#### EXERCISE BRIEF:
Check every line of the data below for the word "diode". Copy the ones that have it.

#### Records drawn from a dataset:
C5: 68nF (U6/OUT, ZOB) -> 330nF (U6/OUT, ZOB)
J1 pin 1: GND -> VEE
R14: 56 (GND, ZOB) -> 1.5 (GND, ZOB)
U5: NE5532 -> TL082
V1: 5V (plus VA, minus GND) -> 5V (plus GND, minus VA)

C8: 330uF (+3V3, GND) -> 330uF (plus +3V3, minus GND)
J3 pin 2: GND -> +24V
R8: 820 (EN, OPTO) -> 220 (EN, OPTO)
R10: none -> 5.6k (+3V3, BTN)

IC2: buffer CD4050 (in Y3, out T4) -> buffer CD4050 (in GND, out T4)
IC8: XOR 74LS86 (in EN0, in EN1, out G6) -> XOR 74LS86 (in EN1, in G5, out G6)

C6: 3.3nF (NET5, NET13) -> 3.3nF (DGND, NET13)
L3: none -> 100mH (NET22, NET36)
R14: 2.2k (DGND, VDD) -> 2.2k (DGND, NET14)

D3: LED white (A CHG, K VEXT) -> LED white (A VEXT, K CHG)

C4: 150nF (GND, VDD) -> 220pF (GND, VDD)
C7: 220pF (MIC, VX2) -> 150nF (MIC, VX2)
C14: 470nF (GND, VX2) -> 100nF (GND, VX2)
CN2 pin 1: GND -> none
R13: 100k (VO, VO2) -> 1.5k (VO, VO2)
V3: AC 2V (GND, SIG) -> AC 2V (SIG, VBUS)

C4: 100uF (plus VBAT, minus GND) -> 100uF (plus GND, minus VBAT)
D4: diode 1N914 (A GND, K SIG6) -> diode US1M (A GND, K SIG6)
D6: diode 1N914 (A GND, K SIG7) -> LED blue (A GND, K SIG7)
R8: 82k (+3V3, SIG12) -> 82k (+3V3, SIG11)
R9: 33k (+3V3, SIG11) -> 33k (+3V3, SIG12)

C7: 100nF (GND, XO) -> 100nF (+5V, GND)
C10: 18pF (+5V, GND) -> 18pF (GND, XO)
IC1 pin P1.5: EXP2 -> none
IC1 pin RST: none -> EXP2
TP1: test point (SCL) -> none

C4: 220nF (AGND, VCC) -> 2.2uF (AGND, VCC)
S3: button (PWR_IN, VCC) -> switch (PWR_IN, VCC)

#### RESULT OF THE EXERCISE:
D4: diode 1N914 (A GND, K SIG6) -> diode US1M (A GND, K SIG6)
D6: diode 1N914 (A GND, K SIG7) -> LED blue (A GND, K SIG7)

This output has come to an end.